(Source data)
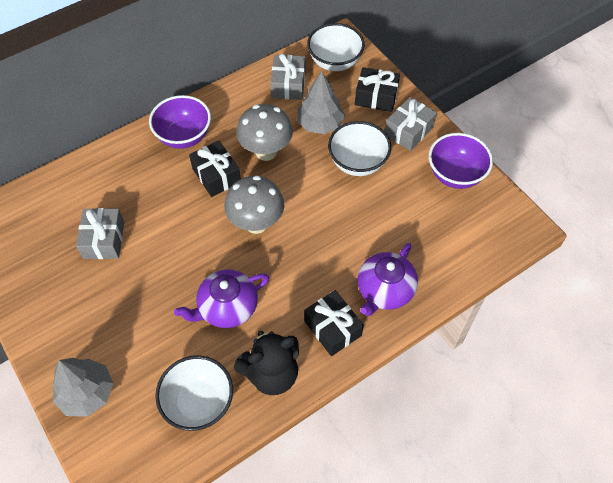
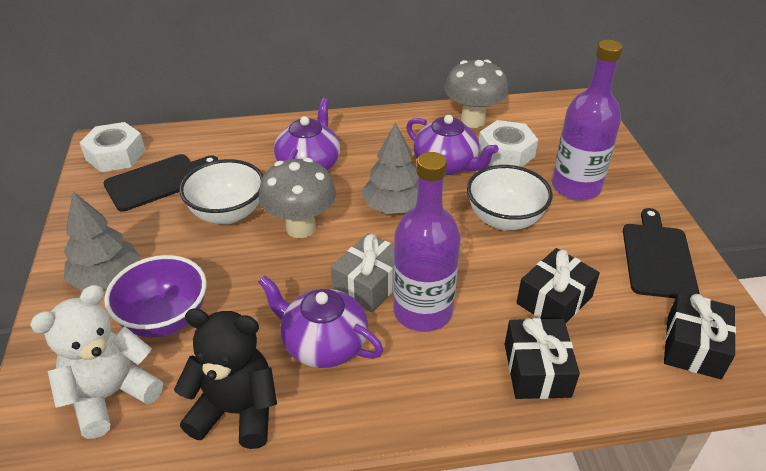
black cutting board: 0 -> 2
grey gift: 3 -> 1
purple bottle: 0 -> 2
purple bowl: 2 -> 1
purple teapot: 2 -> 3
white bowl: 3 -> 2
white nut: 0 -> 2
white teddy bear: 0 -> 1

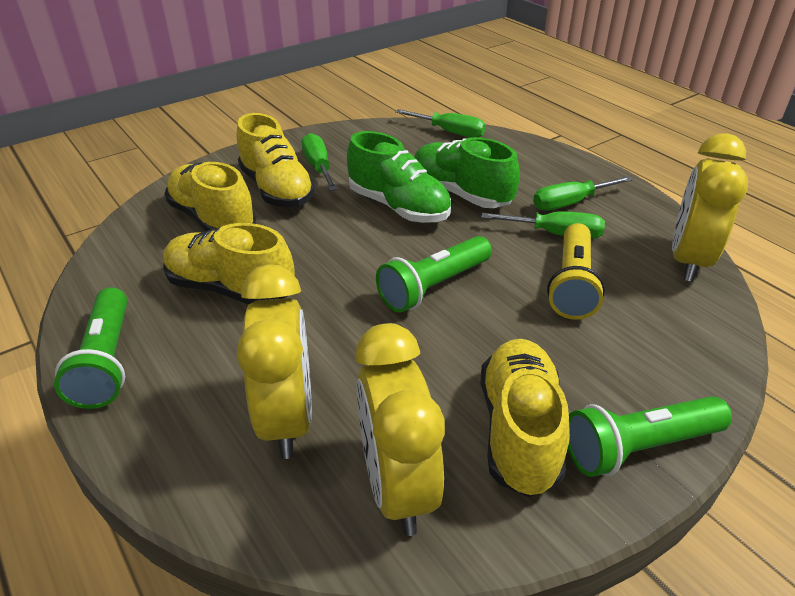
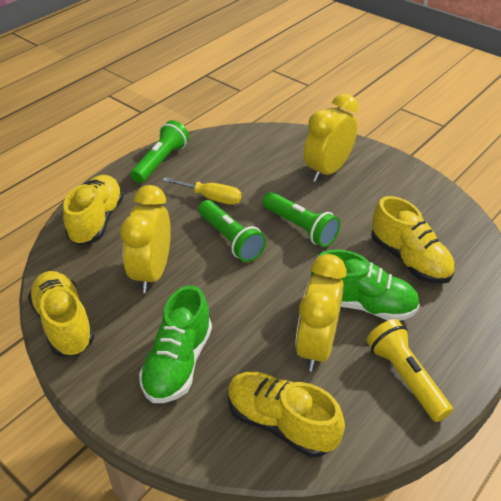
green screwdriver: 4 -> 0
yellow screwdriver: 0 -> 1

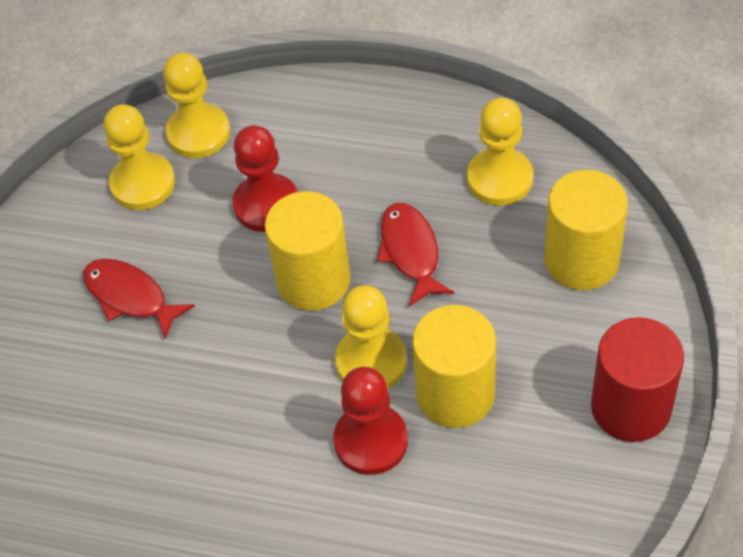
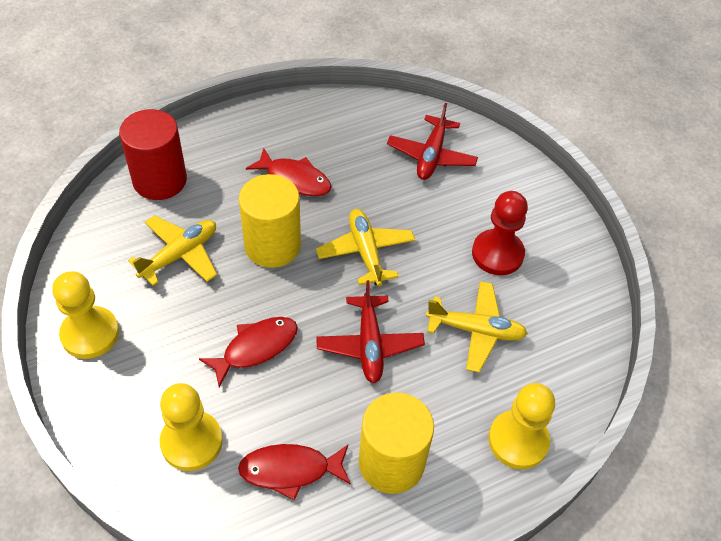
red fish: 2 -> 3
red pawn: 2 -> 1
red plane: 0 -> 2
yellow cylinder: 3 -> 2
yellow pawn: 4 -> 3
yellow plane: 0 -> 3

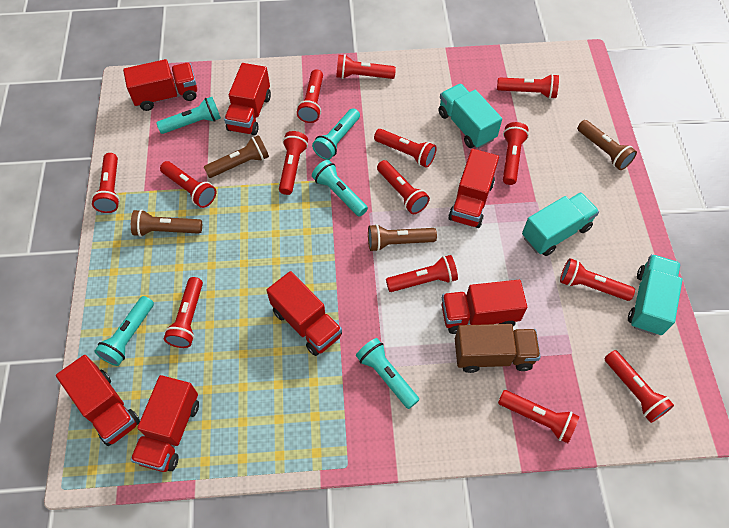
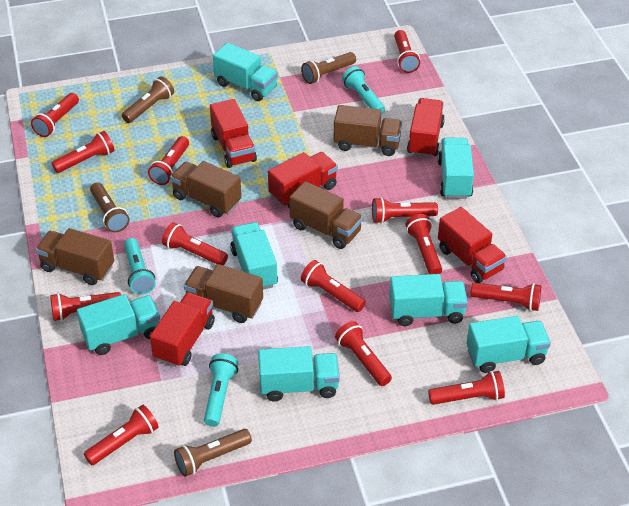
brown truck: 1 -> 5
red flashlight: 14 -> 13
red truck: 7 -> 5
turquoise flashlight: 5 -> 3
turquoise truck: 3 -> 7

- Goal of the exercise: Using the records above, count how many lines include the word "yellow", and reply only with that figure.

- Answer to this problem: 4